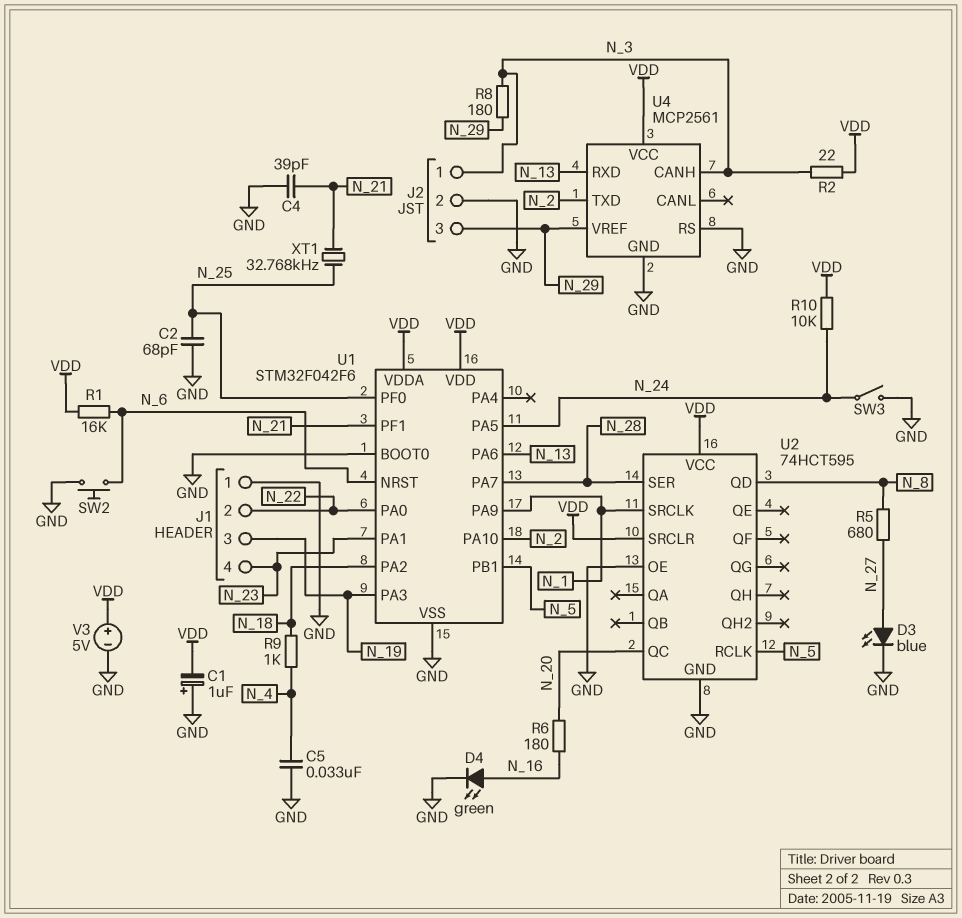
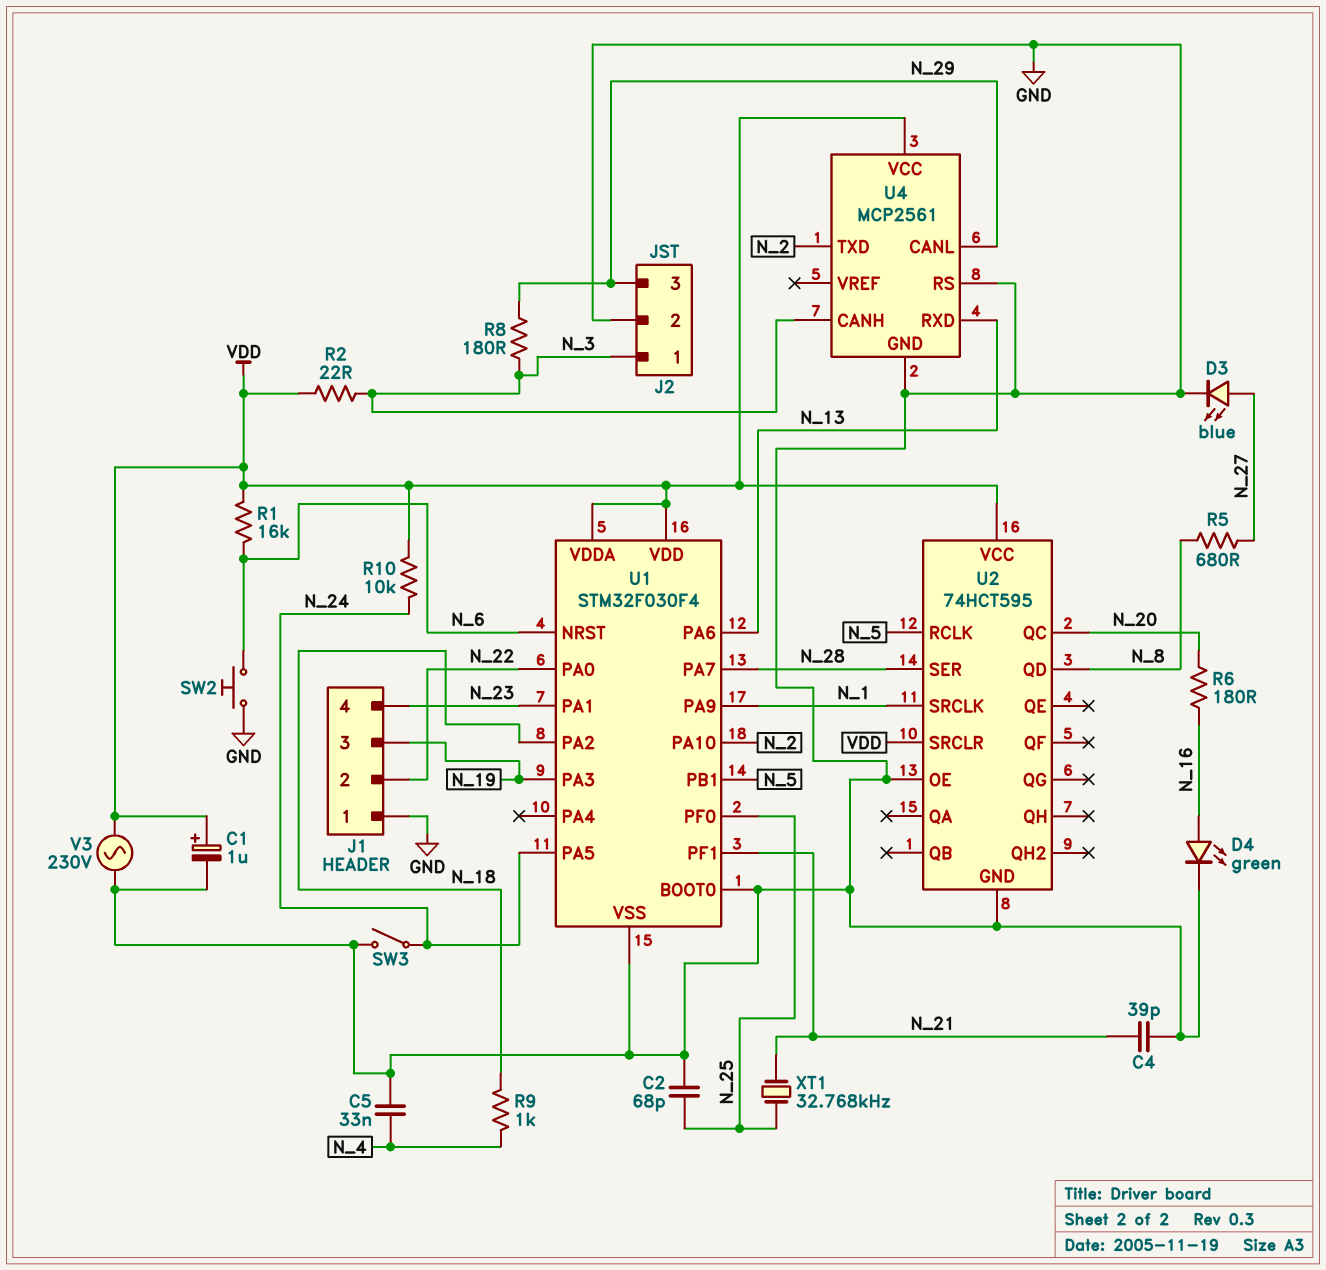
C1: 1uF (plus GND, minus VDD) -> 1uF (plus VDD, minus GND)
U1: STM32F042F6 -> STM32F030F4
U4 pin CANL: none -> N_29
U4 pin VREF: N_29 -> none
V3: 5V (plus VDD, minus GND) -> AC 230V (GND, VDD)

• **TASK GOAL**: Write out every record above exactly as it stands, but leave out the pictures.

• **RESULT**:
C1: 1uF (plus GND, minus VDD) -> 1uF (plus VDD, minus GND)
U1: STM32F042F6 -> STM32F030F4
U4 pin CANL: none -> N_29
U4 pin VREF: N_29 -> none
V3: 5V (plus VDD, minus GND) -> AC 230V (GND, VDD)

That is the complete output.